TASK REQUIREMENTS.
Please write out every record exactly, but keep any images out of it.
----------------------------------------
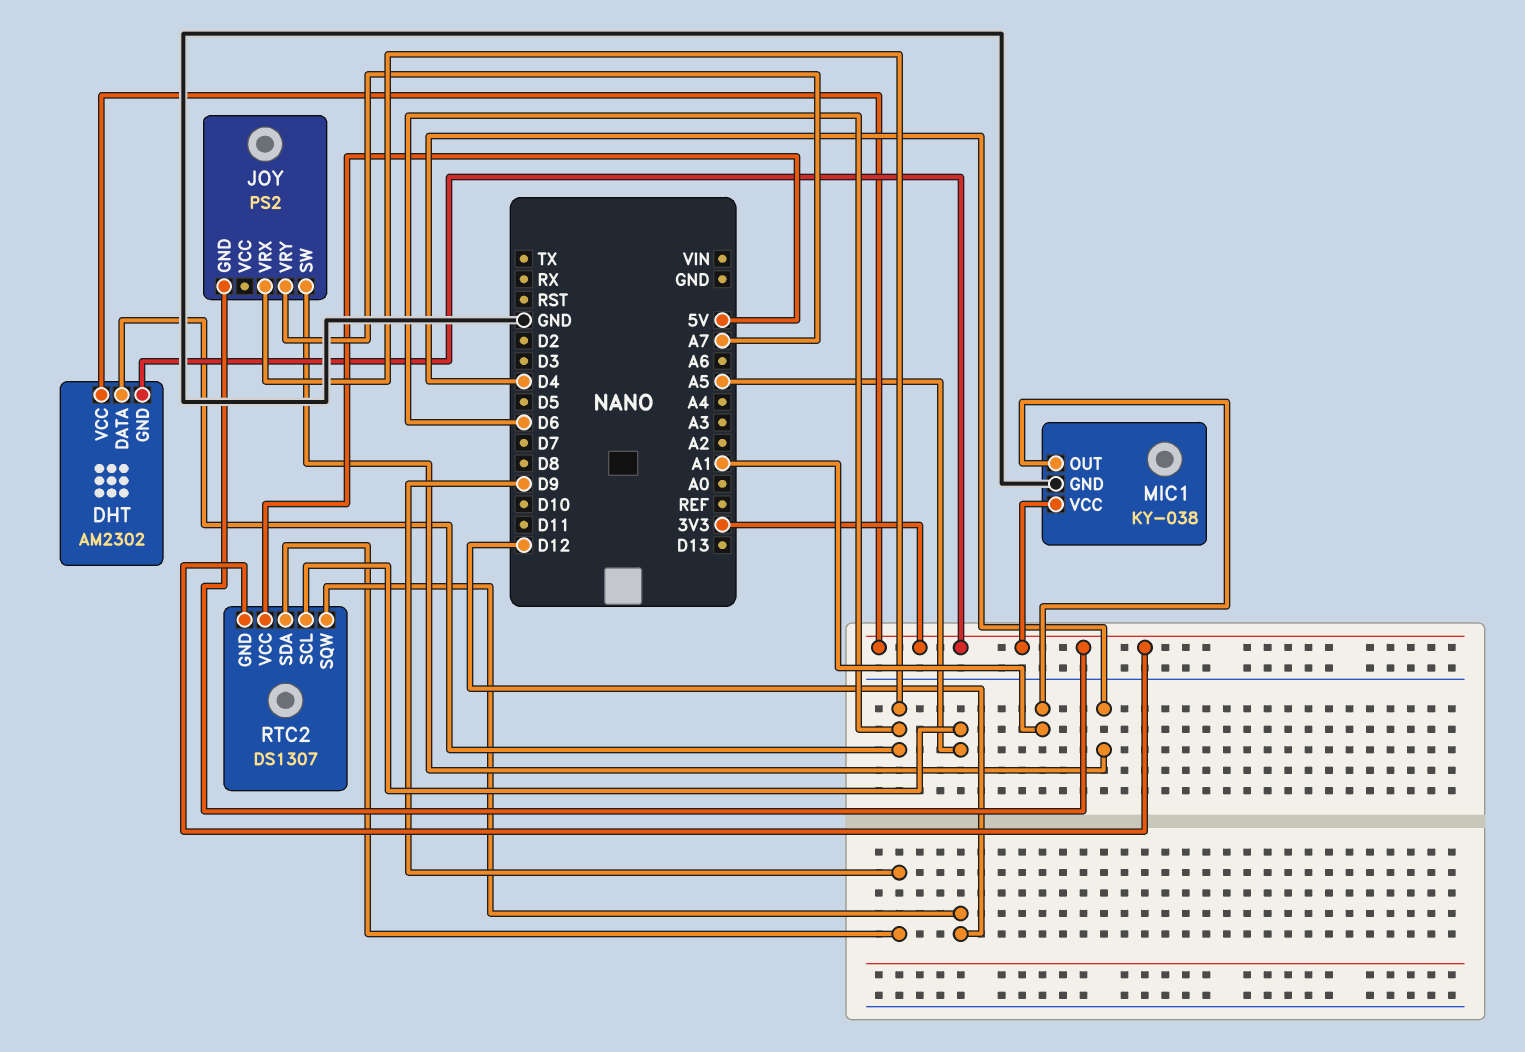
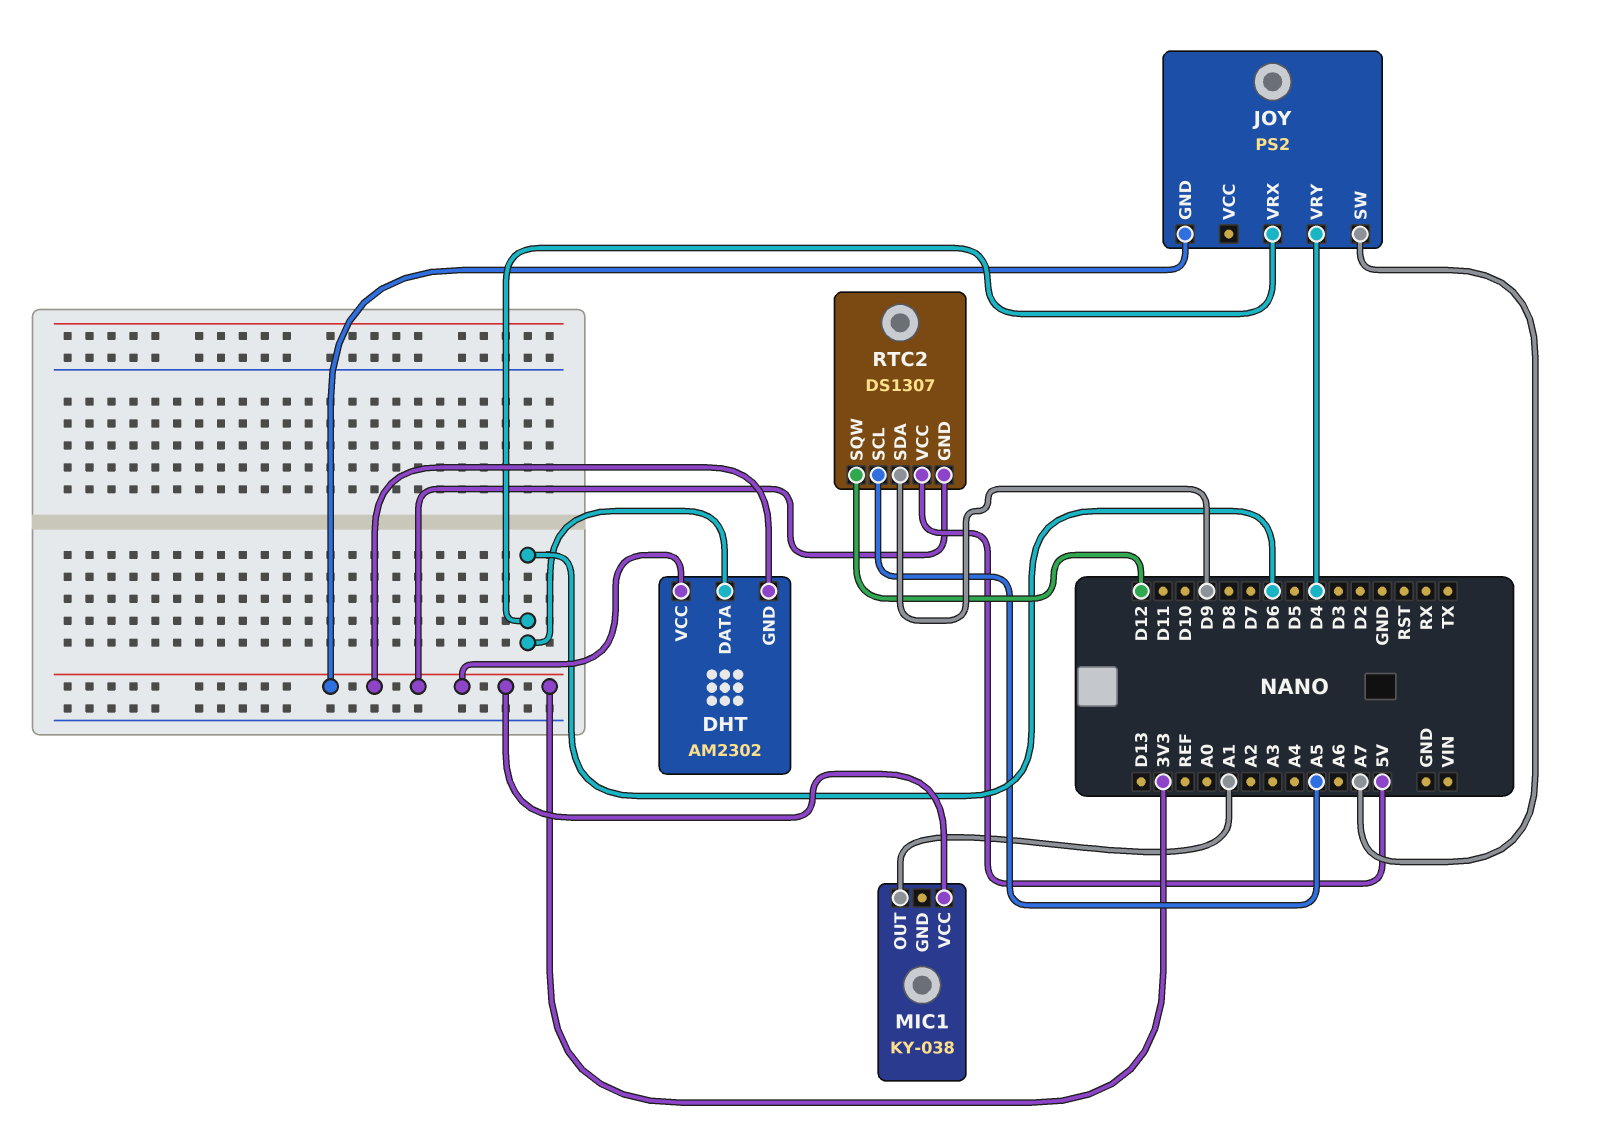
JOY pin SW: D4 -> A7
JOY pin VRY: A7 -> D4
MIC1 pin GND: GND -> none

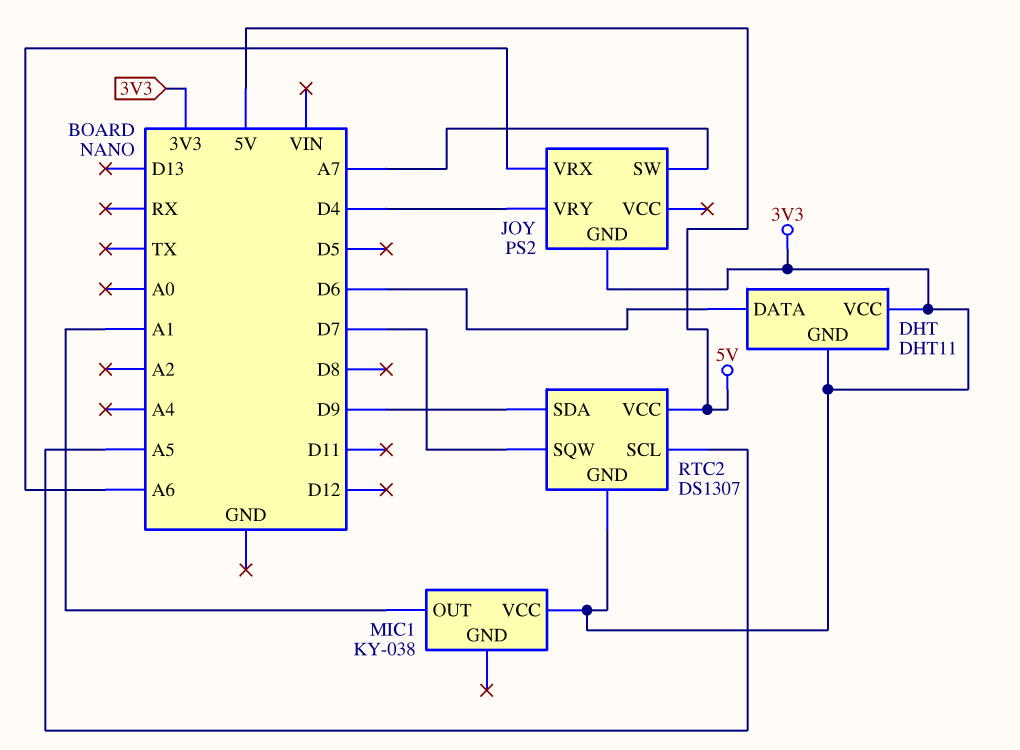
DHT: AM2302 -> DHT11
JOY pin VRX: D6 -> A6
RTC2 pin SQW: D12 -> D7

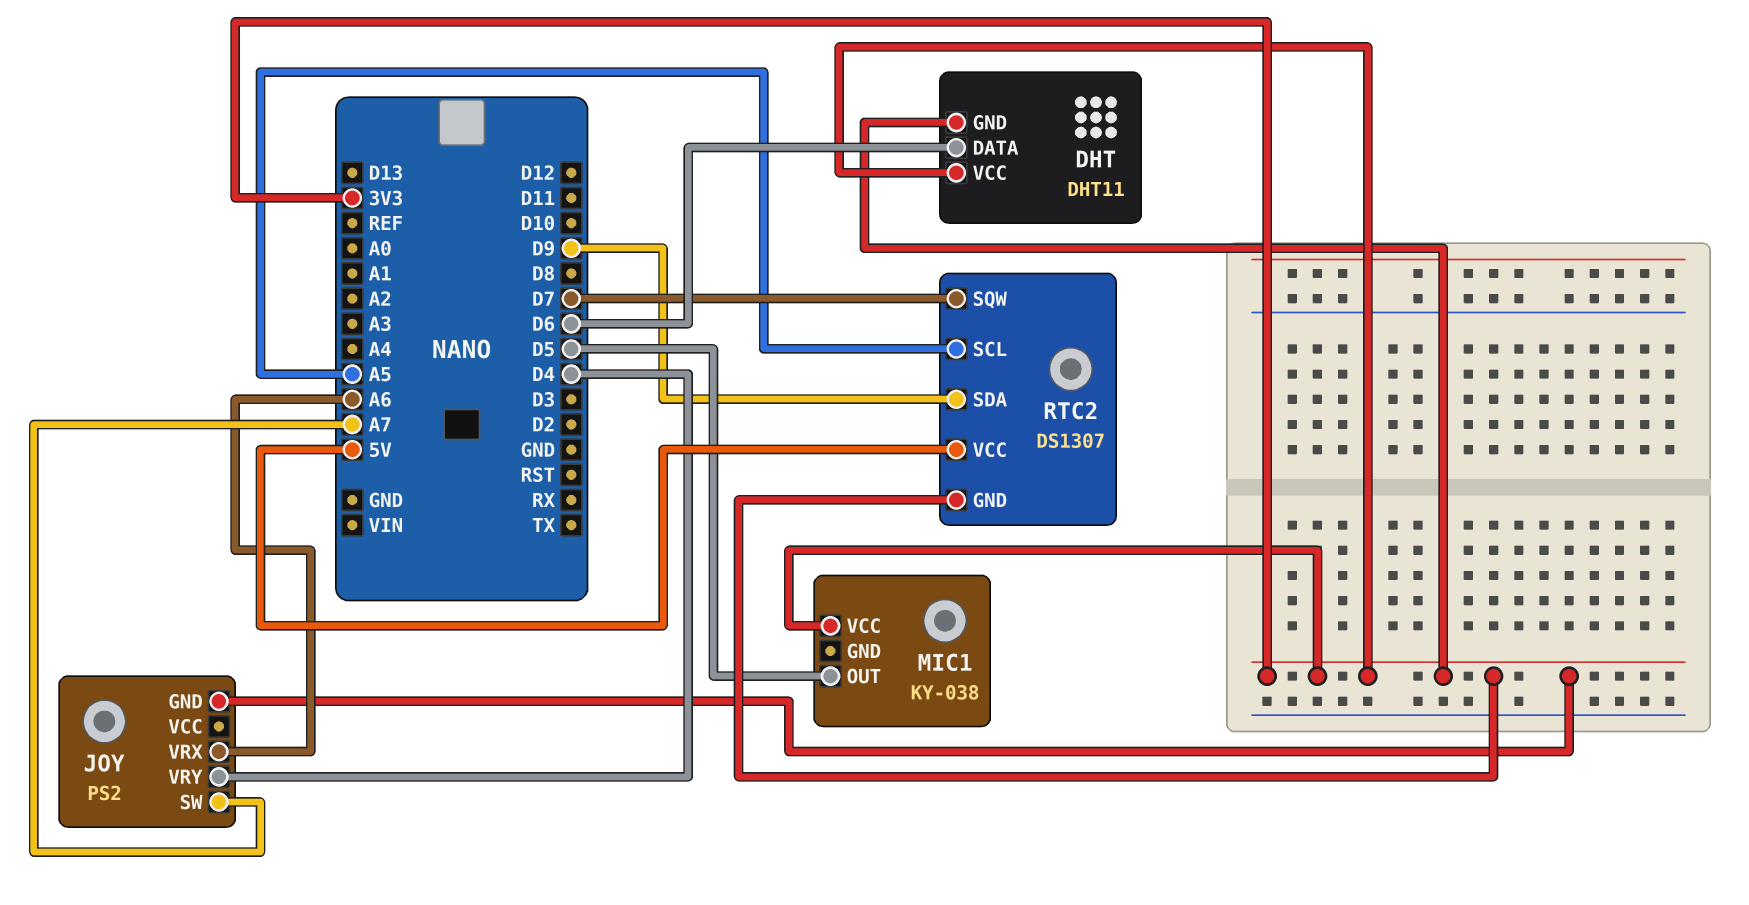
MIC1 pin OUT: A1 -> D5

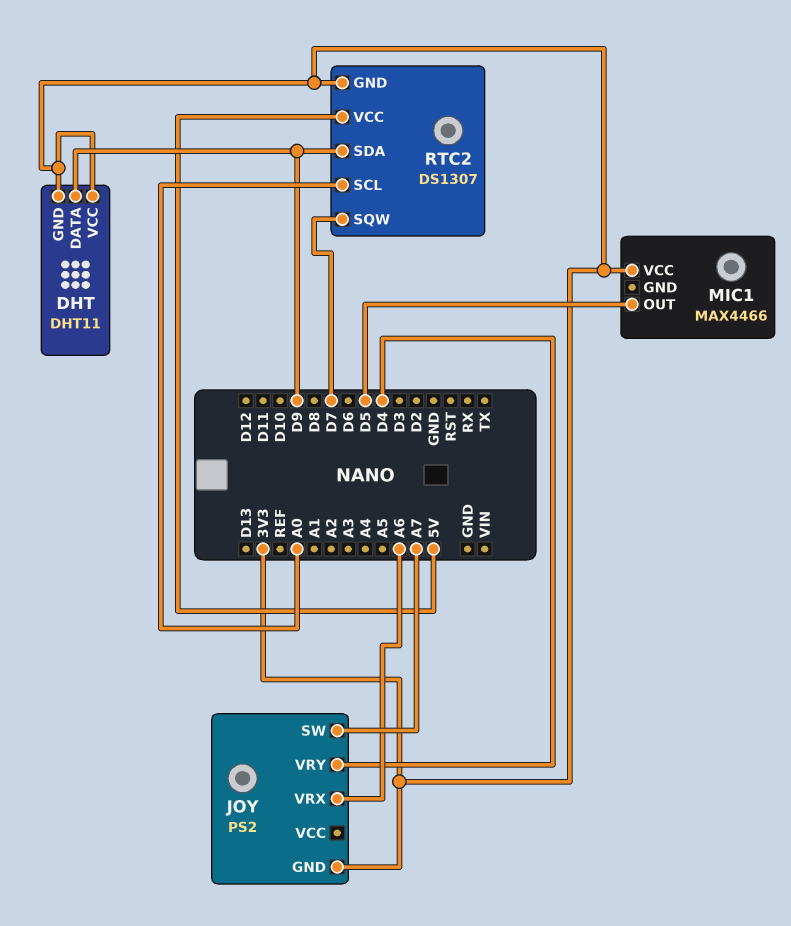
DHT pin DATA: D6 -> D9
MIC1: KY-038 -> MAX4466
RTC2 pin SCL: A5 -> A0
----------------------------------------
OUTPUT.
JOY pin SW: D4 -> A7
JOY pin VRY: A7 -> D4
MIC1 pin GND: GND -> none

DHT: AM2302 -> DHT11
JOY pin VRX: D6 -> A6
RTC2 pin SQW: D12 -> D7

MIC1 pin OUT: A1 -> D5

DHT pin DATA: D6 -> D9
MIC1: KY-038 -> MAX4466
RTC2 pin SCL: A5 -> A0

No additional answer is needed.